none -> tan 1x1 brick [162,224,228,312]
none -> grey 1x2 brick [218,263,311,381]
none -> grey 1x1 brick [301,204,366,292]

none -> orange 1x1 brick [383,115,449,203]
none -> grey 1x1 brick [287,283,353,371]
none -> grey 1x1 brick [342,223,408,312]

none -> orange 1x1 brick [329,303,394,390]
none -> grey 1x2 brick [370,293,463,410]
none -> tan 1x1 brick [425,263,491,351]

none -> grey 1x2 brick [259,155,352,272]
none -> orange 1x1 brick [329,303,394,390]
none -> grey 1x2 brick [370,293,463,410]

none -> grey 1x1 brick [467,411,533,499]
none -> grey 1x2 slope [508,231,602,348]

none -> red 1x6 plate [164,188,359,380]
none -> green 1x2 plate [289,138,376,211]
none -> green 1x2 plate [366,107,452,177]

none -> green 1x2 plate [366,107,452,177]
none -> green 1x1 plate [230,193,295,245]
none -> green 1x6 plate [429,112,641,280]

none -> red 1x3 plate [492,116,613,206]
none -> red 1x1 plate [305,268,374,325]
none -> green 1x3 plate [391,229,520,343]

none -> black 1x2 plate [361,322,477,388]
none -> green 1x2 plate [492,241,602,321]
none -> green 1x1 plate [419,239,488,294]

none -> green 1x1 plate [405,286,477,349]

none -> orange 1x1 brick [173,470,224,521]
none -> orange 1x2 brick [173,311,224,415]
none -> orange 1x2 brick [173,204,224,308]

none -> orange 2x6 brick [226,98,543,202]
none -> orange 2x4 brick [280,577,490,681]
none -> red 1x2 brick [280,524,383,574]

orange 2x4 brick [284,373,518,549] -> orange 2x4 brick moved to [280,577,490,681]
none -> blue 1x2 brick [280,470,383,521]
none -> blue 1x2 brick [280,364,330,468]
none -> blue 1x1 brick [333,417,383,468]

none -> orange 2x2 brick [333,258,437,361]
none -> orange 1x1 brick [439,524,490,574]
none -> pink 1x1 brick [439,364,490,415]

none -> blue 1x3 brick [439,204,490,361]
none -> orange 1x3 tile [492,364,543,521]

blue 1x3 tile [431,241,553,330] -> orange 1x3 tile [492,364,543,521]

-------

**Work to be completed:**
Within the listing above, locate the line containing "none -> orange 1x1 brick [383,115,449,203]" and the line containing "none -> green 1x6 plate [429,112,641,280]". Reproduce those two lines and all lines between them exactly, with nothing added.

**Task answer:**
none -> orange 1x1 brick [383,115,449,203]
none -> grey 1x1 brick [287,283,353,371]
none -> grey 1x1 brick [342,223,408,312]

none -> orange 1x1 brick [329,303,394,390]
none -> grey 1x2 brick [370,293,463,410]
none -> tan 1x1 brick [425,263,491,351]

none -> grey 1x2 brick [259,155,352,272]
none -> orange 1x1 brick [329,303,394,390]
none -> grey 1x2 brick [370,293,463,410]

none -> grey 1x1 brick [467,411,533,499]
none -> grey 1x2 slope [508,231,602,348]

none -> red 1x6 plate [164,188,359,380]
none -> green 1x2 plate [289,138,376,211]
none -> green 1x2 plate [366,107,452,177]

none -> green 1x2 plate [366,107,452,177]
none -> green 1x1 plate [230,193,295,245]
none -> green 1x6 plate [429,112,641,280]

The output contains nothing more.